> **DIRECTIONS**
Only one stretch of the records below should be repeated. It starts with the line containing "U14: buffer (in" and goes on through the line containing "C209: none -> 100nF (GND, VCC)", exactly as written.

> **MATERIAL PROVIDED**
=== Begin Enclosure ===
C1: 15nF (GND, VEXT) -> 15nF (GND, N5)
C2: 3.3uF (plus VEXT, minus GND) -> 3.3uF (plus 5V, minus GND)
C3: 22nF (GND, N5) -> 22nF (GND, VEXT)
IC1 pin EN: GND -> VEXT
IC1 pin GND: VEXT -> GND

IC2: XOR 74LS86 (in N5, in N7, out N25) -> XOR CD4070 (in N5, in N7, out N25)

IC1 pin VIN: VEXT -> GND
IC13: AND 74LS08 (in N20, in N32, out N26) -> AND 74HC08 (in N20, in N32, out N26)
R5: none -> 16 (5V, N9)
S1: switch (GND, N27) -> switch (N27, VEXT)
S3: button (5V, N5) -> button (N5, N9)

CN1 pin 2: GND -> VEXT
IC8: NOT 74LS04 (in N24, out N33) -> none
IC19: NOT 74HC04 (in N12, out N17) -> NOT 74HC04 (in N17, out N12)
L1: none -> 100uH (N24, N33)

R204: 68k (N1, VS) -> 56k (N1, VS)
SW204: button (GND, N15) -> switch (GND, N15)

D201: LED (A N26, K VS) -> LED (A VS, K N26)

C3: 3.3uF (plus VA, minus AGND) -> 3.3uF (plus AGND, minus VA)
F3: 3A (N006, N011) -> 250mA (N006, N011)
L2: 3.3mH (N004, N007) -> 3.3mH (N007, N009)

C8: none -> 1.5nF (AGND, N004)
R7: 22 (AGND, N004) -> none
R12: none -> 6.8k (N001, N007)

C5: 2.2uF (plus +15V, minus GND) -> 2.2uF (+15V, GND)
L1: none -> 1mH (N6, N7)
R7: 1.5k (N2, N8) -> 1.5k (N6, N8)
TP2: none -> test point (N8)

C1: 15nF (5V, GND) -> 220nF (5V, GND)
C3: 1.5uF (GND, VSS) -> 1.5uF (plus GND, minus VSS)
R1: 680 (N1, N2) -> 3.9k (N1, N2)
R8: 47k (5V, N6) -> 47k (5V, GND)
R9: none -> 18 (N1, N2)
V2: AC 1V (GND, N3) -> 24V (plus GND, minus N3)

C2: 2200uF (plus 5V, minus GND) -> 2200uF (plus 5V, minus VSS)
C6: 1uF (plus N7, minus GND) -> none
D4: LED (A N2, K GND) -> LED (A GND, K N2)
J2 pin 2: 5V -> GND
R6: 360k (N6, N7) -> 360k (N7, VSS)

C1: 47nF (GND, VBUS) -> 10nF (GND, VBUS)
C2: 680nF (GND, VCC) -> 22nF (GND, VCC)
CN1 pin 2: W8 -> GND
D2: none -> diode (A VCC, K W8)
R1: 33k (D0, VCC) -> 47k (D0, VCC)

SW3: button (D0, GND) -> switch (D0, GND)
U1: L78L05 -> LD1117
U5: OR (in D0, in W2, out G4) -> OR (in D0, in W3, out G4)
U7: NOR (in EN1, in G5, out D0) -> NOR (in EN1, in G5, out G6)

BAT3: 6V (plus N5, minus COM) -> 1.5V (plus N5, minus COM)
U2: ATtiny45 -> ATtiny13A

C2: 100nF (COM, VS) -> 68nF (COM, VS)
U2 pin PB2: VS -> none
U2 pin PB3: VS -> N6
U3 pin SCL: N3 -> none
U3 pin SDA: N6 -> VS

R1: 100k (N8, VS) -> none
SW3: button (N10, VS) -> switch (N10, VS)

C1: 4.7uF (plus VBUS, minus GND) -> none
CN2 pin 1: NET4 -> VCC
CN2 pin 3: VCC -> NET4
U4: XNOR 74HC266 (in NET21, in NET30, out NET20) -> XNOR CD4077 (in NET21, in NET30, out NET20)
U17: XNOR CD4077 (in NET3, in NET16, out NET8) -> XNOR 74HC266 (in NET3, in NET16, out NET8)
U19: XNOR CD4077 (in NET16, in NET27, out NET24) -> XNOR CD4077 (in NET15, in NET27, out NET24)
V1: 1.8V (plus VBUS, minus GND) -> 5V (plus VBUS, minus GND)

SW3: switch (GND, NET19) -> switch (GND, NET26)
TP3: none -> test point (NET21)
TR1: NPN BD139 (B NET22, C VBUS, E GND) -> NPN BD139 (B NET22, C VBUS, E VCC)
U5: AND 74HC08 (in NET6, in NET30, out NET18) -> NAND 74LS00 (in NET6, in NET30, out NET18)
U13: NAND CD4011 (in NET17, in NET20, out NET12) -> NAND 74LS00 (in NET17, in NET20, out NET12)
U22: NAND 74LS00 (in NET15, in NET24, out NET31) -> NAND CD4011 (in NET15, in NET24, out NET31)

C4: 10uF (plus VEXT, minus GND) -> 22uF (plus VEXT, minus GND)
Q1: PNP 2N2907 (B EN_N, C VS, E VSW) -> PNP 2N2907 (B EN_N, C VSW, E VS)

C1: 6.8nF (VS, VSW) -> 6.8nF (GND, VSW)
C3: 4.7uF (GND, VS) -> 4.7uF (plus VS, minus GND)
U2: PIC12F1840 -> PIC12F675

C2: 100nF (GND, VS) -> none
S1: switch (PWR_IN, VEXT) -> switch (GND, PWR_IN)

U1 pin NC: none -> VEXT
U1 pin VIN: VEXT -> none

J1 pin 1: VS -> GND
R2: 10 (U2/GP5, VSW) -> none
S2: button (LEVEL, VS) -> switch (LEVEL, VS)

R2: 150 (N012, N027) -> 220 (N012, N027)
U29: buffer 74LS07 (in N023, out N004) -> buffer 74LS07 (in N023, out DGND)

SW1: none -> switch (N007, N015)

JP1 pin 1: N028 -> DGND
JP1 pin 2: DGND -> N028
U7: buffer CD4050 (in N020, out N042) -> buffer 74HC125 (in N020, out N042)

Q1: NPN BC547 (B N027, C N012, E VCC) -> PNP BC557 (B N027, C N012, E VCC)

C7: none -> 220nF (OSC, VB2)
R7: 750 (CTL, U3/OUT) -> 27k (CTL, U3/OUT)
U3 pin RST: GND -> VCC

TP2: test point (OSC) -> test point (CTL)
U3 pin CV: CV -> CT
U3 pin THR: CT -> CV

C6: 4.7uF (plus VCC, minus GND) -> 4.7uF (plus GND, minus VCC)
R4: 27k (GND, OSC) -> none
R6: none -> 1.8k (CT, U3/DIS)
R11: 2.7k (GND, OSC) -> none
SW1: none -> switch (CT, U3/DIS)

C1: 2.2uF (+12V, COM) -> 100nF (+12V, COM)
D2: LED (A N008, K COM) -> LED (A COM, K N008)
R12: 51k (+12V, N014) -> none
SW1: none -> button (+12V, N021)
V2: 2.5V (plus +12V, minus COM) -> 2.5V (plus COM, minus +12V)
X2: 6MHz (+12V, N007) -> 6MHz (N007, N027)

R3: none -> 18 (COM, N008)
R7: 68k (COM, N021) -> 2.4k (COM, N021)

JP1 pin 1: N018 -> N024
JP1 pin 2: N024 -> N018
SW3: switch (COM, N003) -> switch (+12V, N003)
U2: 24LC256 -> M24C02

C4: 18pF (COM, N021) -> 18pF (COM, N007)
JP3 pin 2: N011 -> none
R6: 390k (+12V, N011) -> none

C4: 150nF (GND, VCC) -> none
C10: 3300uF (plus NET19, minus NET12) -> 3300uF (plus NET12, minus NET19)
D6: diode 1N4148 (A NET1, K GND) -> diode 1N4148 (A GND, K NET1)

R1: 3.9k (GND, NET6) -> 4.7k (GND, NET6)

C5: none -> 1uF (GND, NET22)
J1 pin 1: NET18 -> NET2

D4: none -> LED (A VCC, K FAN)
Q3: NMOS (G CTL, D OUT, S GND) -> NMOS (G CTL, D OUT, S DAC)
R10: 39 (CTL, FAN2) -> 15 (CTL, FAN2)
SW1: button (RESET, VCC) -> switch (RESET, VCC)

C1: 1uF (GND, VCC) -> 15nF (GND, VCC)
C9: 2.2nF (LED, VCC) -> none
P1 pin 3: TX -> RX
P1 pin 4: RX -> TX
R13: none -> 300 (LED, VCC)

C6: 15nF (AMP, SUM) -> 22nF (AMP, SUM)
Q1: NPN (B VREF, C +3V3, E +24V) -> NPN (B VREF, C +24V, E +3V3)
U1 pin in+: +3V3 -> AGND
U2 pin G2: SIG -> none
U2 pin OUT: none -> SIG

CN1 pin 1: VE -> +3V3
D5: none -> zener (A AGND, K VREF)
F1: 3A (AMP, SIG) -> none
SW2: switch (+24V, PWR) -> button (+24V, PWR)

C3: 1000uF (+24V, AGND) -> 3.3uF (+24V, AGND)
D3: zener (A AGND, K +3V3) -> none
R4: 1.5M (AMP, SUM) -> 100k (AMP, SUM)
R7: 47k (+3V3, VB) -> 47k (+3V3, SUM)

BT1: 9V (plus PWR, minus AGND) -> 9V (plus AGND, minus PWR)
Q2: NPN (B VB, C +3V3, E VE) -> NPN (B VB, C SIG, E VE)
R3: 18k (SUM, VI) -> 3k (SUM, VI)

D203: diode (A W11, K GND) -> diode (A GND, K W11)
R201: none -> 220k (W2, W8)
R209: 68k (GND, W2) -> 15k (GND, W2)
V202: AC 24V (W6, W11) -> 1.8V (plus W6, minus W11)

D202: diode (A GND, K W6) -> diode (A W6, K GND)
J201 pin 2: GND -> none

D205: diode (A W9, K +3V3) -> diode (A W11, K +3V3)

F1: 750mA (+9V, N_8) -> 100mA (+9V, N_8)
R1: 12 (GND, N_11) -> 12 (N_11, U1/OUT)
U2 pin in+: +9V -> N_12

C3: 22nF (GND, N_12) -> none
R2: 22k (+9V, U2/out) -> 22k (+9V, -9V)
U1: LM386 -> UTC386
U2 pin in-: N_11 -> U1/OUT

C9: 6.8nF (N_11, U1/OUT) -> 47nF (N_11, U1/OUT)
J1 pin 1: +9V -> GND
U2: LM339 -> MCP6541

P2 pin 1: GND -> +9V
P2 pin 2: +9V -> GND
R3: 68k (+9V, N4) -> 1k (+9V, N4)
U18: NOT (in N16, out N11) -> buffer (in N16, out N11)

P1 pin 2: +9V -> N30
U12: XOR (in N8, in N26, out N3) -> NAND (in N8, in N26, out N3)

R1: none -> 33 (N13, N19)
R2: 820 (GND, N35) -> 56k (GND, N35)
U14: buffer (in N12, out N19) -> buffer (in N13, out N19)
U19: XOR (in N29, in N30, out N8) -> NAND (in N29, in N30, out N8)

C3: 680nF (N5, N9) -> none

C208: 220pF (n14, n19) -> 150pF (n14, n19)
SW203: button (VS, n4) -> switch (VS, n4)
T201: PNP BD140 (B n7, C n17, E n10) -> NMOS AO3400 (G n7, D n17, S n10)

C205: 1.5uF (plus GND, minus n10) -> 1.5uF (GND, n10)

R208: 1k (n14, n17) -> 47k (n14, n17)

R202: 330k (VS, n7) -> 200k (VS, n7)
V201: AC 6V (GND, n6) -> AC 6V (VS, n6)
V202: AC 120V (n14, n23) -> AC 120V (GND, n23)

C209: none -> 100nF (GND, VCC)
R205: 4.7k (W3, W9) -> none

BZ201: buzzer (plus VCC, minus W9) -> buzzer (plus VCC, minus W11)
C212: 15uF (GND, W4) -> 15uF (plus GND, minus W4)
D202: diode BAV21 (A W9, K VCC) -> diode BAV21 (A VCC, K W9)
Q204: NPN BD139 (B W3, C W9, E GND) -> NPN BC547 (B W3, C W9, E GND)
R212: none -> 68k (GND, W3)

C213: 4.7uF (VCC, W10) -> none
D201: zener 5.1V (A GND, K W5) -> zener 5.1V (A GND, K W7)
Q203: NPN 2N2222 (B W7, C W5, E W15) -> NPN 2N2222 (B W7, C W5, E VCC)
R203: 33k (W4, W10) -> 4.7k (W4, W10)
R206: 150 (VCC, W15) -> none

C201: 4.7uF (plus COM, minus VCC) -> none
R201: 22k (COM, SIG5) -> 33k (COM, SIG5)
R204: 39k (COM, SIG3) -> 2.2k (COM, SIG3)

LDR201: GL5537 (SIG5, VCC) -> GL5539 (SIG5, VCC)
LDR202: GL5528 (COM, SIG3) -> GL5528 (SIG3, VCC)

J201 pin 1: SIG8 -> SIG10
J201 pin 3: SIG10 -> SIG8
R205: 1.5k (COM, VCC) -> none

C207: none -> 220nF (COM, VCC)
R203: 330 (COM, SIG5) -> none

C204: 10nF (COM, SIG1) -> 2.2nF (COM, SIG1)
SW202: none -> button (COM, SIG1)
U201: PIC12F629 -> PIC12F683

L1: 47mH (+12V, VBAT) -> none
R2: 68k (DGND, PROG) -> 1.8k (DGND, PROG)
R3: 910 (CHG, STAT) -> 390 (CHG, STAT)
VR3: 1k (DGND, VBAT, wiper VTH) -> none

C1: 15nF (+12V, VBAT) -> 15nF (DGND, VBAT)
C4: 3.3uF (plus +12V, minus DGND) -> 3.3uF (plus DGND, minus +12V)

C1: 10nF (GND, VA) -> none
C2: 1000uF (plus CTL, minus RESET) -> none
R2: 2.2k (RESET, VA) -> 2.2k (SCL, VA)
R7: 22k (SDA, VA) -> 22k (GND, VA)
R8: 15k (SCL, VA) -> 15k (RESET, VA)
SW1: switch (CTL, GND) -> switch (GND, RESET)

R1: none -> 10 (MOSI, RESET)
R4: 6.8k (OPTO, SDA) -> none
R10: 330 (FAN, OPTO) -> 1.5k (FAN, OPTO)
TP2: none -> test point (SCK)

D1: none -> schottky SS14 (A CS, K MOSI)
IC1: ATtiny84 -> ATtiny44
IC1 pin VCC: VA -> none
=== End Enclosure ===
> **EXPECTED OUTPUT**
U14: buffer (in N12, out N19) -> buffer (in N13, out N19)
U19: XOR (in N29, in N30, out N8) -> NAND (in N29, in N30, out N8)

C3: 680nF (N5, N9) -> none

C208: 220pF (n14, n19) -> 150pF (n14, n19)
SW203: button (VS, n4) -> switch (VS, n4)
T201: PNP BD140 (B n7, C n17, E n10) -> NMOS AO3400 (G n7, D n17, S n10)

C205: 1.5uF (plus GND, minus n10) -> 1.5uF (GND, n10)

R208: 1k (n14, n17) -> 47k (n14, n17)

R202: 330k (VS, n7) -> 200k (VS, n7)
V201: AC 6V (GND, n6) -> AC 6V (VS, n6)
V202: AC 120V (n14, n23) -> AC 120V (GND, n23)

C209: none -> 100nF (GND, VCC)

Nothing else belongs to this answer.